_Exercise description_
Wherever a line in the data holds the word "pyramid", pull that line out.

_Supplied information_
*****
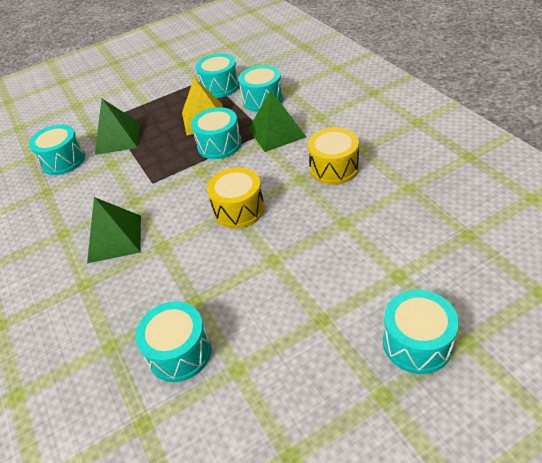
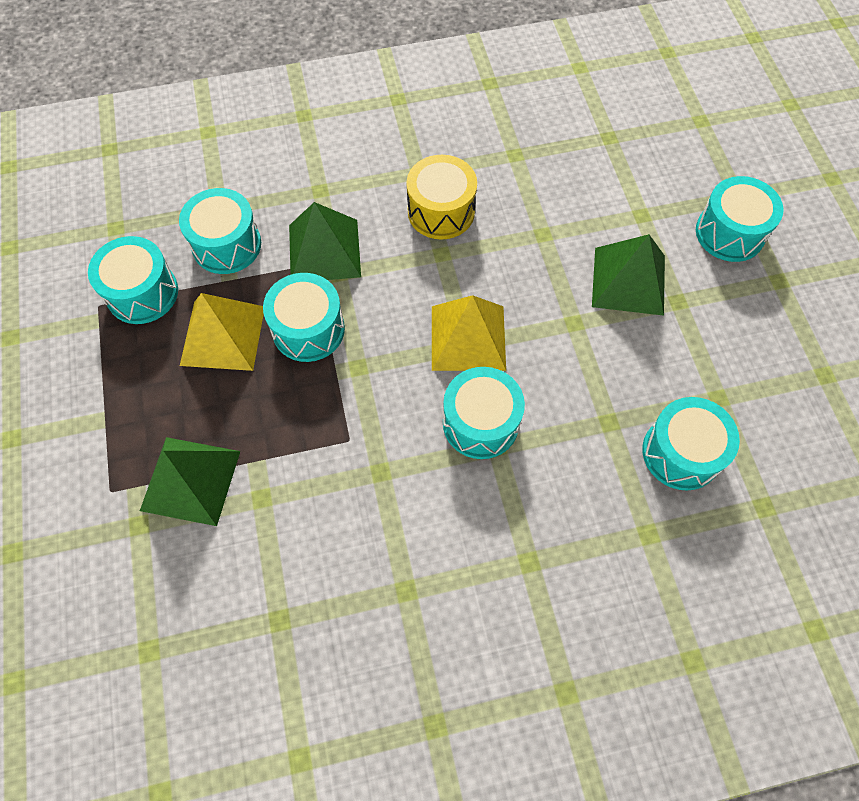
camera: 80 degrees left, 20 degrees up
(63, 160) = (201, 584): turquoise drum -> turquoise drum (480, 423)
(115, 238) = (453, 510): green pyramid -> green pyramid (628, 280)
(239, 209) = (468, 337): yellow drum -> yellow pyramid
*****
_Answer section_
(115, 238) = (453, 510): green pyramid -> green pyramid (628, 280)
(239, 209) = (468, 337): yellow drum -> yellow pyramid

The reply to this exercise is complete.